→ Data listing:

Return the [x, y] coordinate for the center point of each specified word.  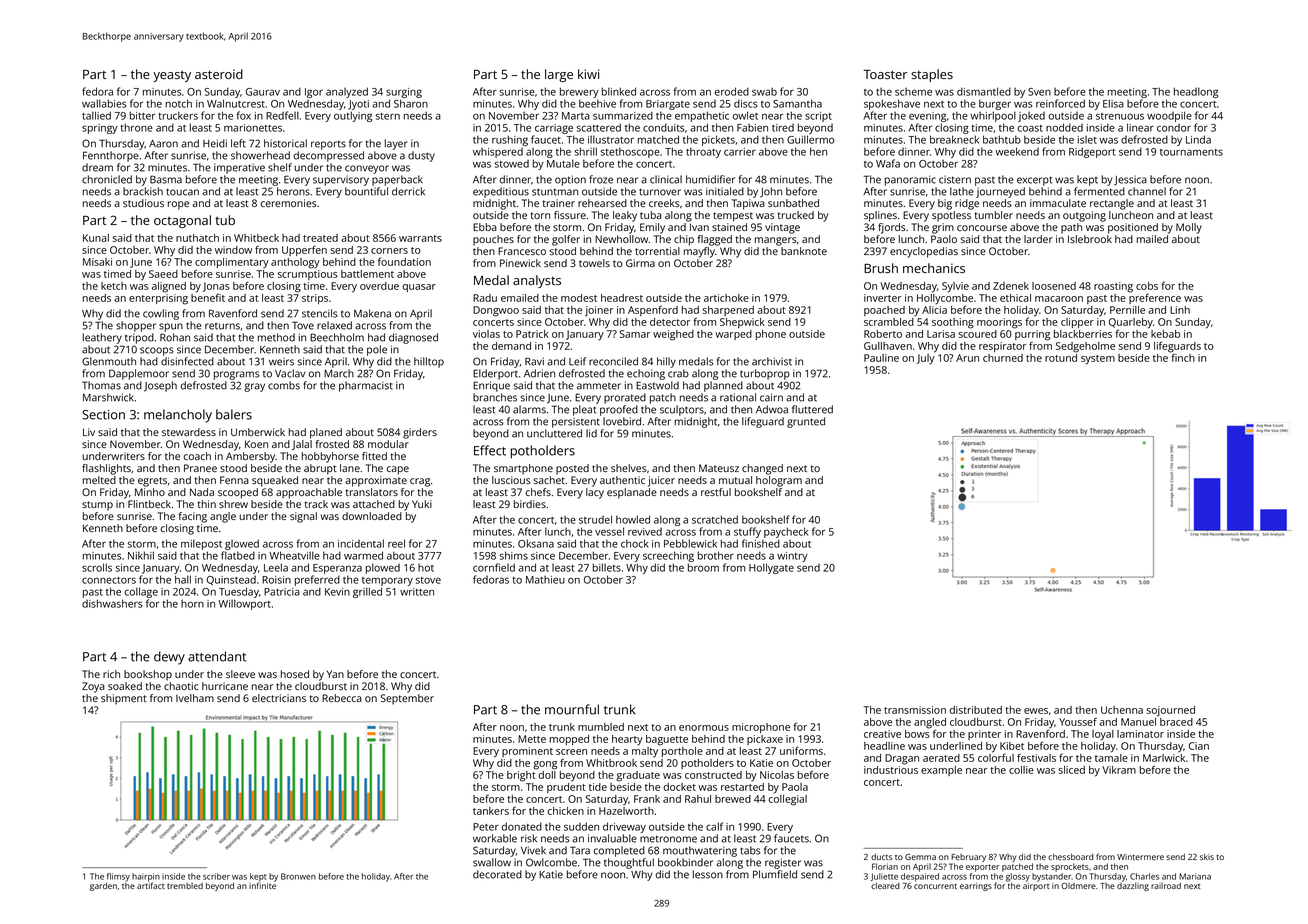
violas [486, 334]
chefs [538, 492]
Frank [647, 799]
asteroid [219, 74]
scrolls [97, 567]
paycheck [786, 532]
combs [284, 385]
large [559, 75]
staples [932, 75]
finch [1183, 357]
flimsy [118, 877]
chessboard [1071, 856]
--
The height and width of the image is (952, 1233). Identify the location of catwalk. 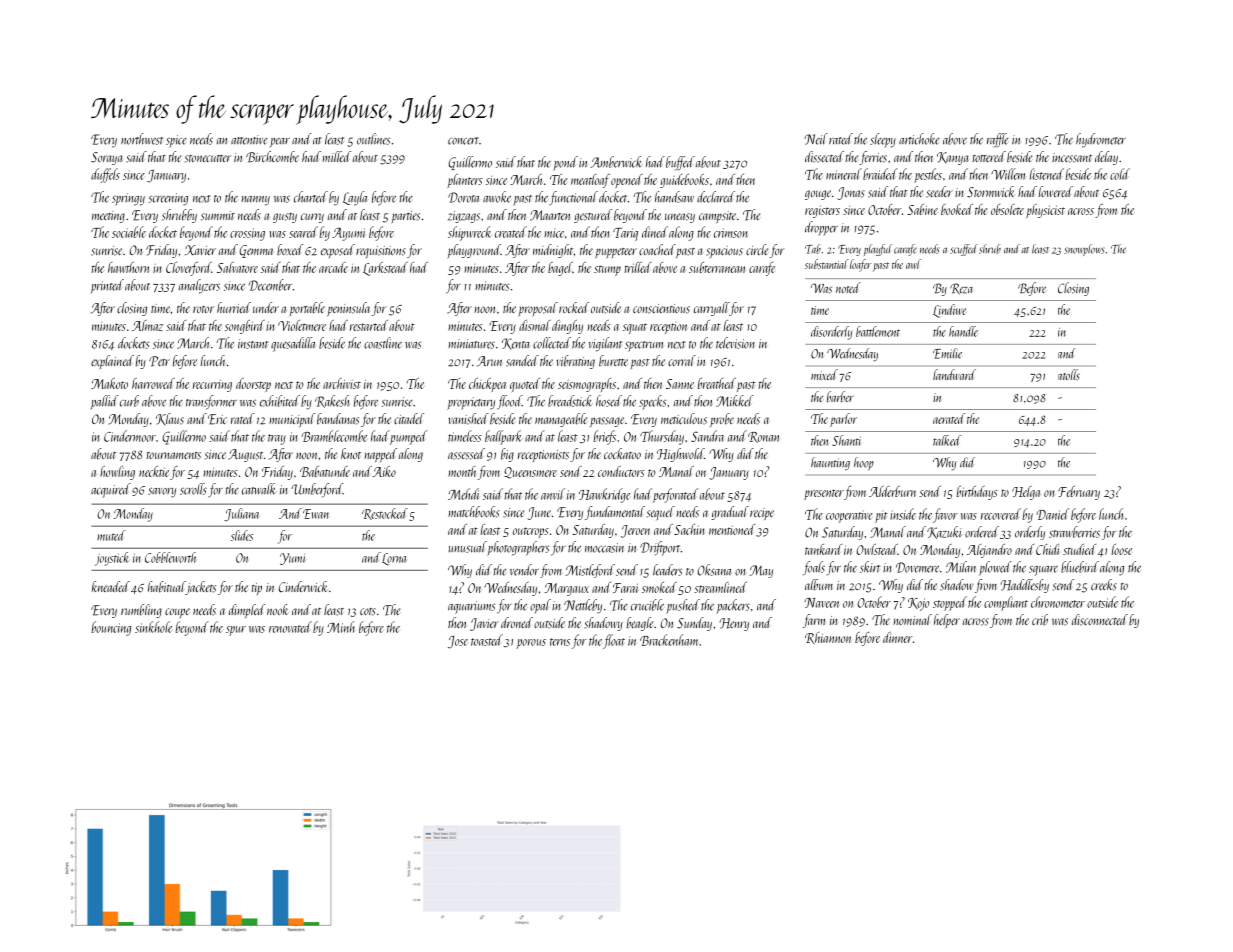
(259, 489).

→ Directions for this task:
List the lines as a numbered list, starting at the line that contains "chefs [538, 492]" and stopping after the line that contains "chessboard [1071, 856]". Leave out any blank lines.

→ Solution:
1. chefs [538, 492]
2. Frank [647, 799]
3. asteroid [219, 74]
4. scrolls [97, 567]
5. paycheck [786, 532]
6. combs [284, 385]
7. large [559, 75]
8. staples [932, 75]
9. finch [1183, 357]
10. flimsy [118, 877]
11. chessboard [1071, 856]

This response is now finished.